In the material below, which lines hold the word "rectangle"? Pick each one out.
────────
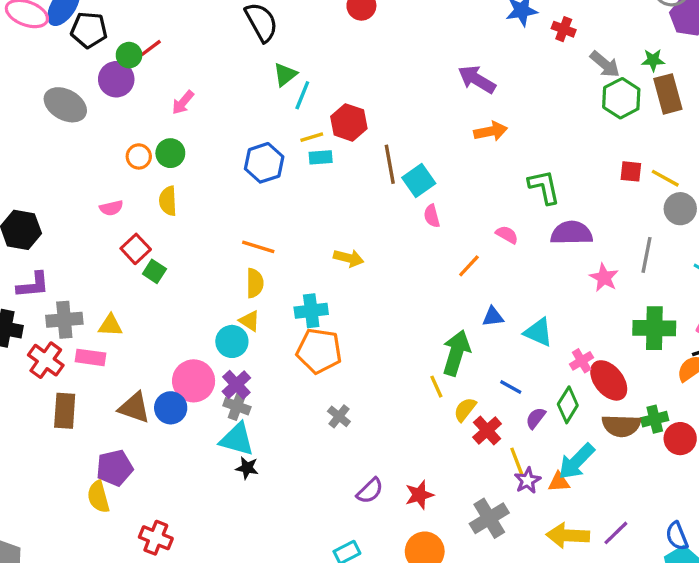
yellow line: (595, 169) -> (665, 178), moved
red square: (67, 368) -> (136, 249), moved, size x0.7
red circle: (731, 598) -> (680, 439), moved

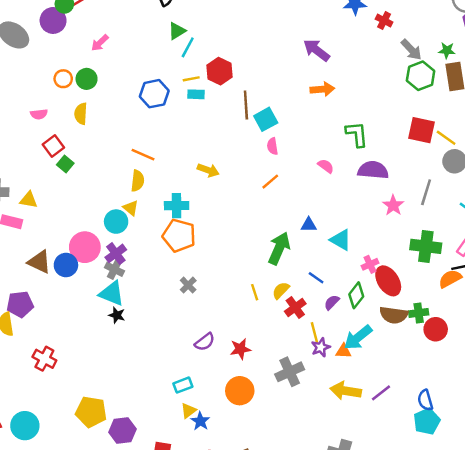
red square: (631, 171) -> (422, 130), size x1.6
orange line: (469, 266) -> (270, 182), moved
yellow line: (436, 387) -> (255, 292), moved

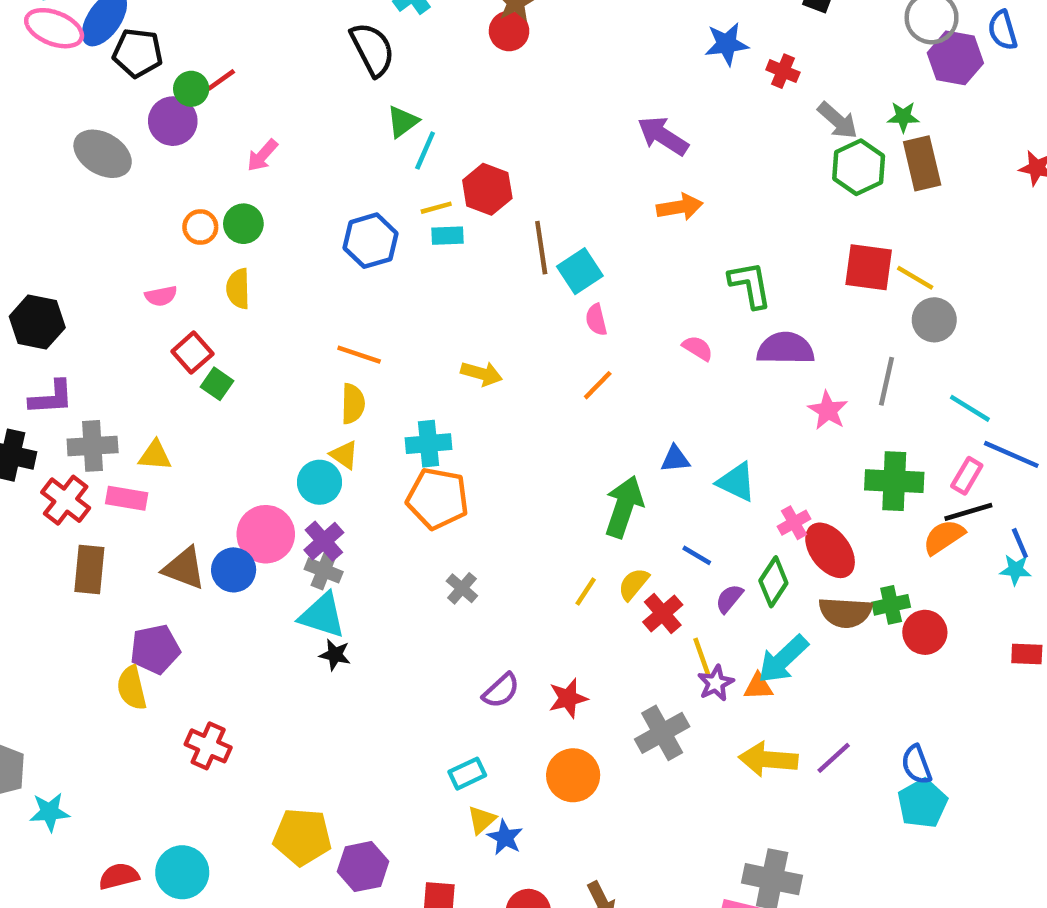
yellow line: (255, 292) -> (586, 592), turned 56

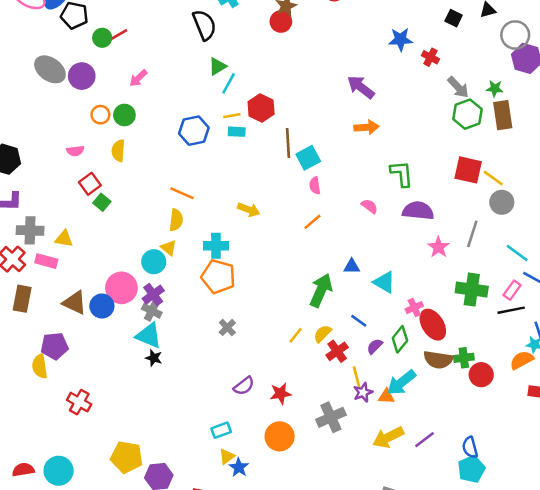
purple circle: (173, 121) -> (82, 76), moved
orange semicircle: (944, 537) -> (522, 360), moved
yellow arrow: (768, 759) -> (388, 437), turned -36

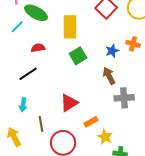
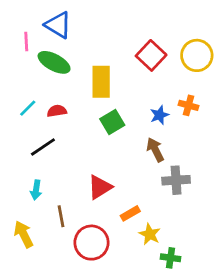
cyan line: (17, 27) -> (28, 108), moved

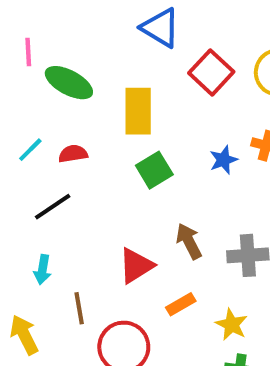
blue triangle: (58, 25) -> (160, 28), moved
brown arrow: (155, 150) -> (189, 241), moved
yellow star: (150, 234) -> (232, 325), moved

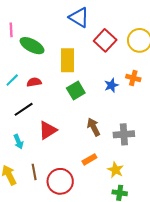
red triangle: (136, 266) -> (48, 130), moved
cyan arrow: (42, 270) -> (18, 142), turned -32
brown line: (79, 308) -> (34, 172), moved

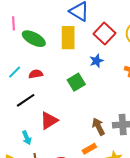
yellow rectangle: (68, 60) -> (68, 38), moved
blue star: (111, 85) -> (96, 61), moved
brown arrow: (94, 127) -> (98, 127), moved
cyan arrow: (18, 142) -> (27, 138), moved

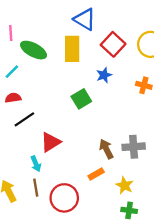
cyan line: (15, 72) -> (12, 72), moved
red semicircle: (36, 74) -> (13, 98), moved
cyan arrow: (27, 138) -> (36, 164), moved

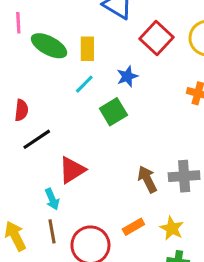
yellow rectangle: (72, 49) -> (87, 49), moved, size x0.7
cyan line: (12, 72) -> (84, 84), moved
blue star: (104, 75) -> (127, 76), moved
red semicircle: (13, 98) -> (21, 110), turned 105
orange rectangle: (96, 174) -> (133, 227), moved

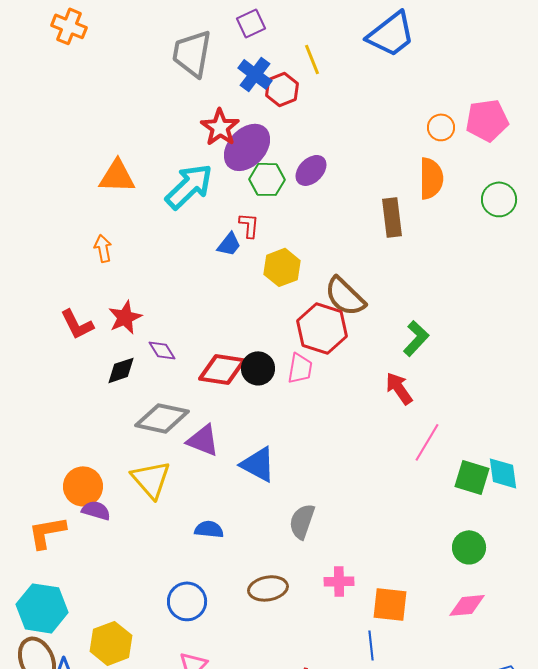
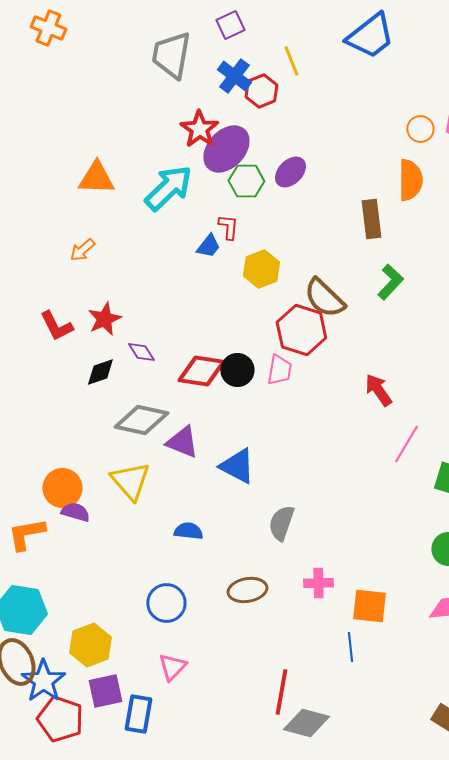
orange arrow: (103, 248) -> (82, 250), turned -120
green L-shape: (416, 338) -> (390, 282), moved

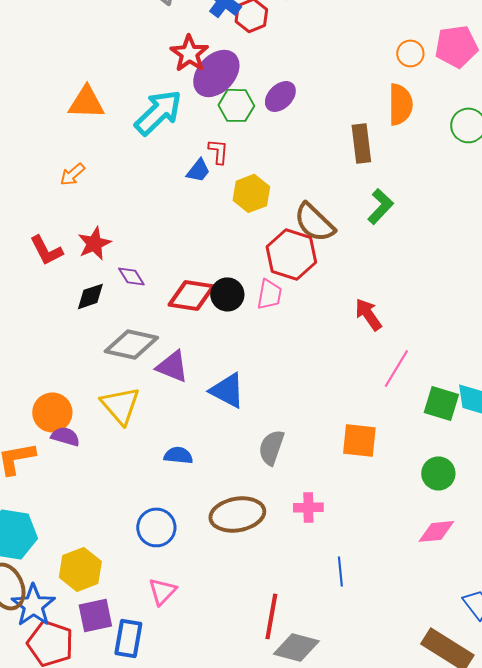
brown ellipse: (247, 590) -> (237, 514), size x1.4
orange square: (369, 606) -> (359, 440), moved

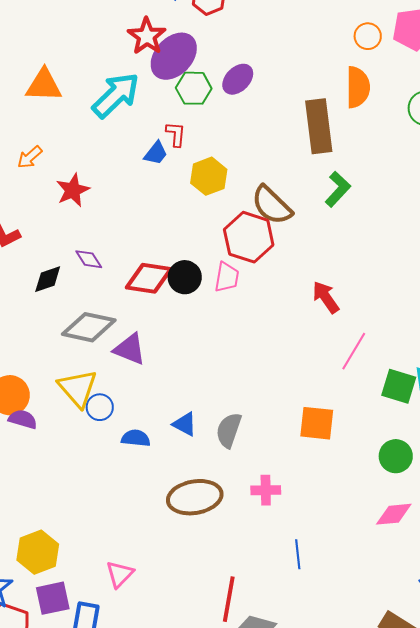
brown rectangle: (361, 143) -> (319, 126), size x1.4
red star: (94, 243) -> (73, 190), moved
blue triangle: (227, 390) -> (185, 424), moved, size x0.7
blue circle: (156, 527) -> (100, 407), moved, size x0.7

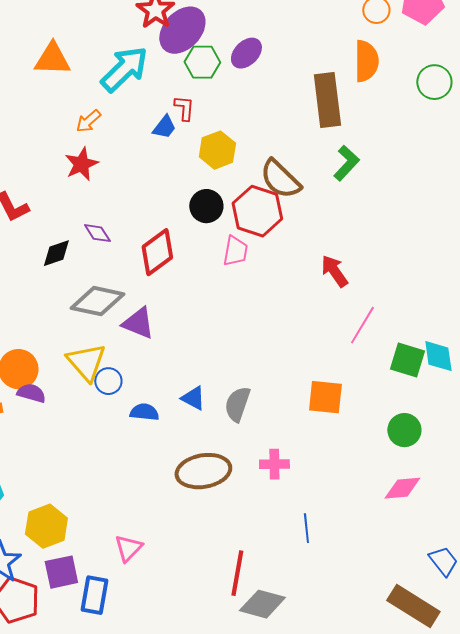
orange arrow: (30, 157) -> (88, 121), moved
black circle: (185, 277) -> (206, 206), moved
red diamond: (149, 278) -> (157, 252), turned -45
────────
[The completed task]
yellow rectangle: (68, 60) -> (68, 38), moved
yellow rectangle: (72, 49) -> (87, 49), moved, size x0.7
orange rectangle: (96, 174) -> (133, 227), moved
brown rectangle: (361, 143) -> (319, 126), size x1.4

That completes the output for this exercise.